++++ Provided data

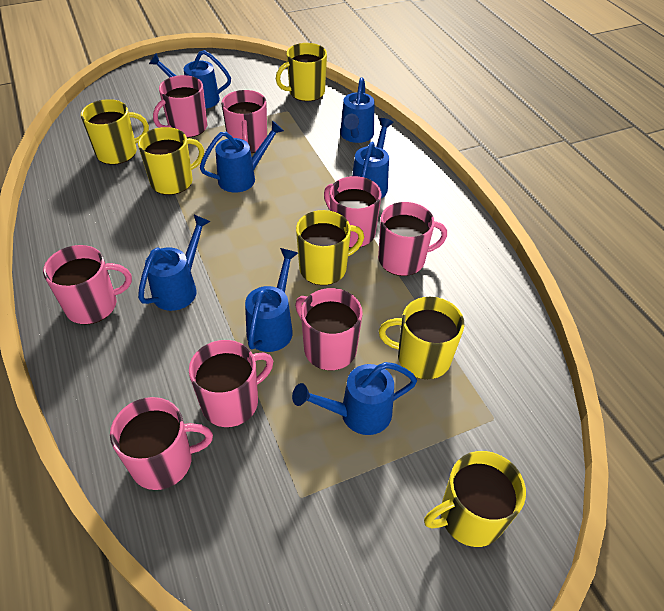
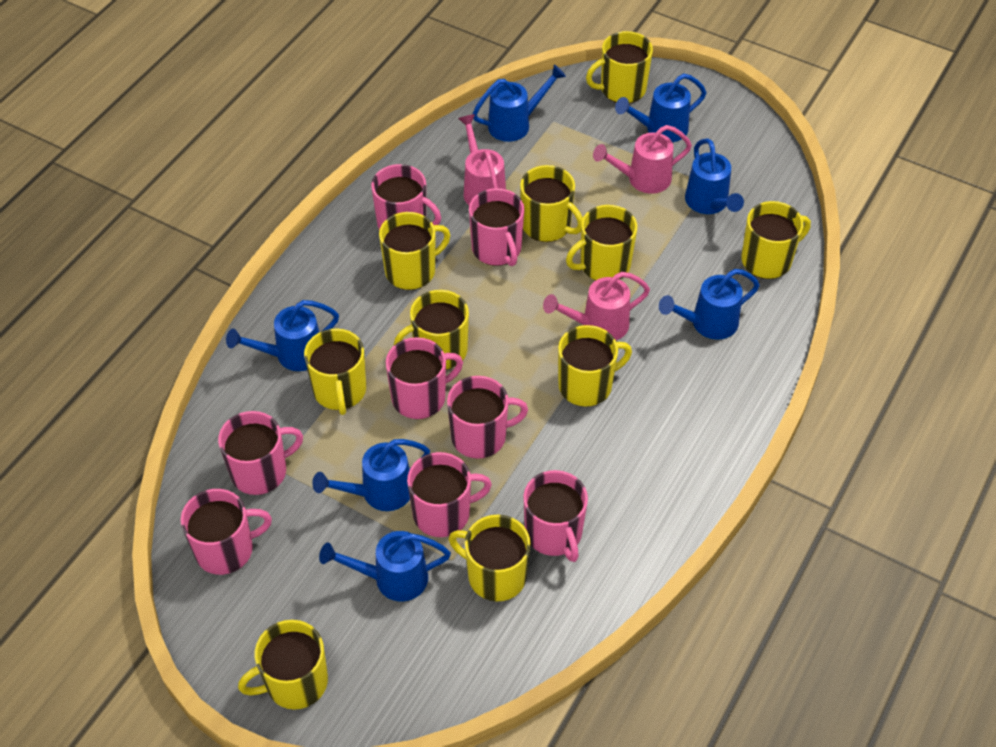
pink watering can: none = 0 -> [458,114,506,205] [543,272,650,340] [593,125,692,194] = 3
yellow mug: [81,99,149,165] [138,127,204,195] [276,43,327,101] [296,210,364,285] [379,297,464,379] [424,451,526,547] = 6 -> [238,620,328,710] [304,328,366,415] [379,212,450,290] [394,290,469,370] [449,515,531,601] [520,165,583,242] [558,325,632,407] [566,205,637,280] [586,31,653,103] [742,201,811,279] = 10

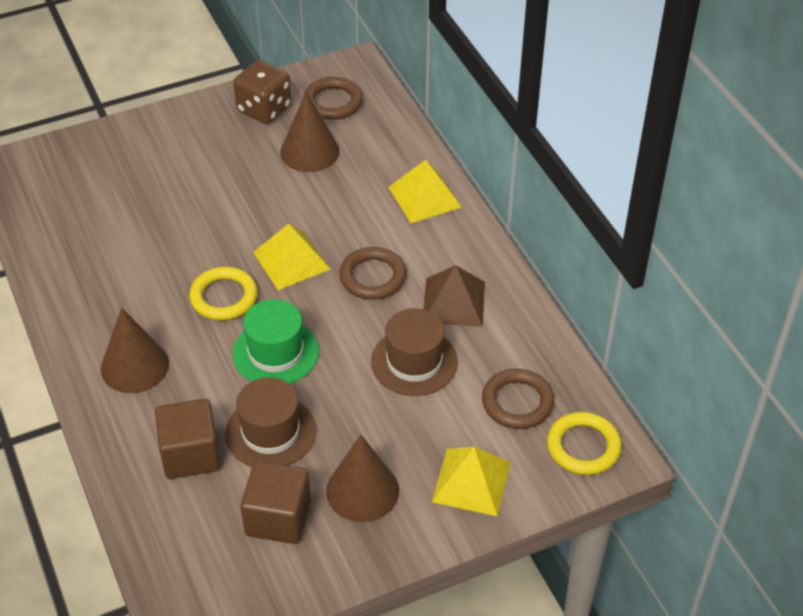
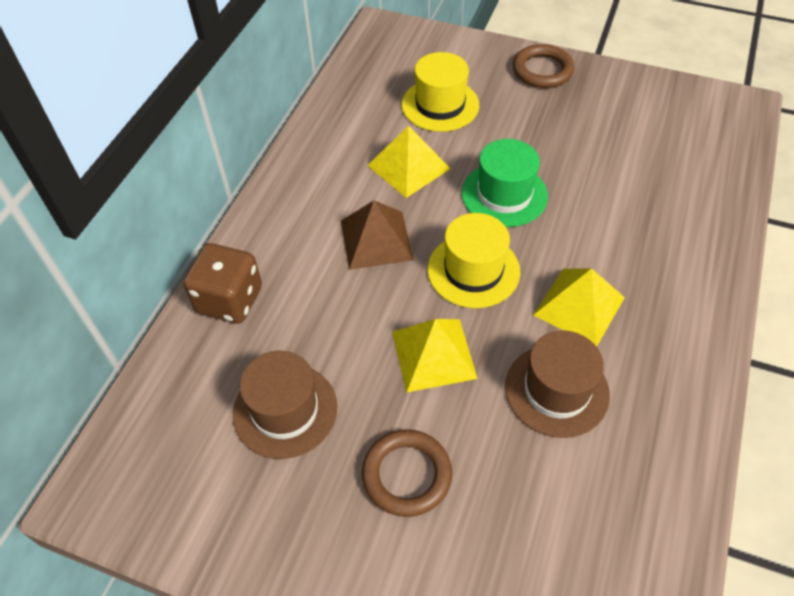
brown cone: [100,308,169,393] [280,92,340,172] [326,435,399,522] = 3 -> none = 0
brown cube: [155,399,220,479] [241,461,311,544] = 2 -> none = 0
brown ring: [303,77,363,120] [339,247,406,300] [482,369,554,429] = 3 -> [362,429,452,517] [513,44,574,88] = 2
yellow hat: none = 0 -> [402,52,479,132] [428,213,520,308] = 2
yellow ring: [189,267,258,321] [547,412,622,475] = 2 -> none = 0

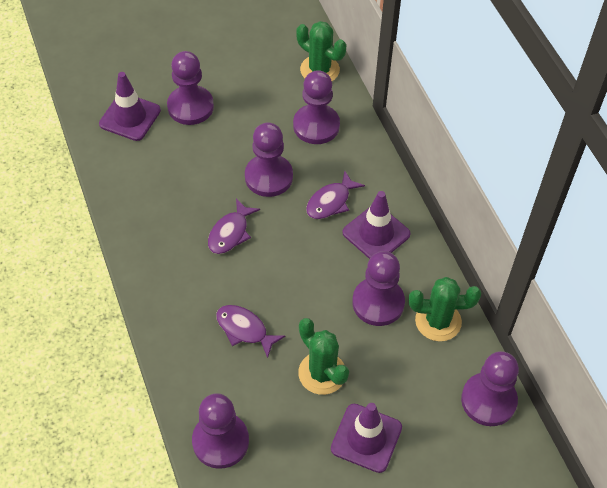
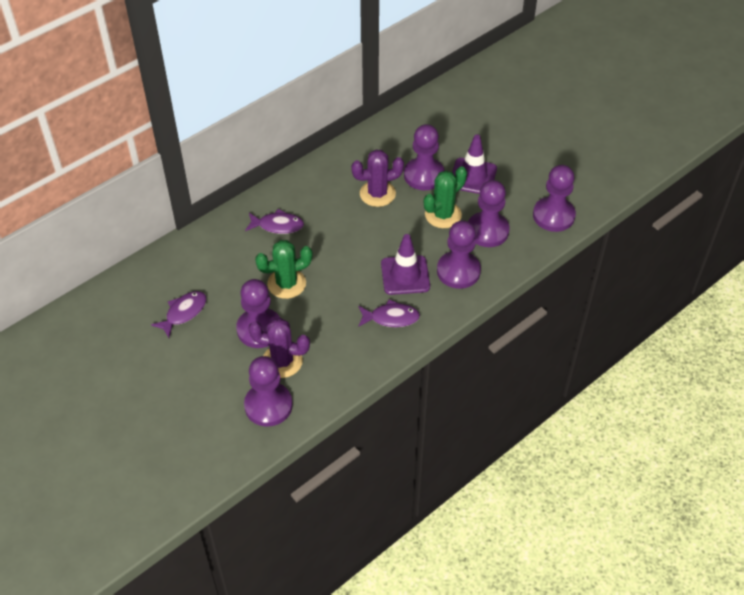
green cactus: [296,21,346,81] [298,318,349,395] [409,277,481,341] = 3 -> [255,240,313,299] [424,166,467,228] = 2
purple cactus: none = 0 -> [248,318,310,378] [351,150,404,207] = 2
purple traffic cone: [99,72,161,141] [331,403,402,473] [342,191,411,259] = 3 -> [381,234,430,295] [452,134,497,194] = 2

++++++++

Task prompt:
Search the entries for "cactus" and copy each matching line.

Expected answer:
green cactus: [296,21,346,81] [298,318,349,395] [409,277,481,341] = 3 -> [255,240,313,299] [424,166,467,228] = 2
purple cactus: none = 0 -> [248,318,310,378] [351,150,404,207] = 2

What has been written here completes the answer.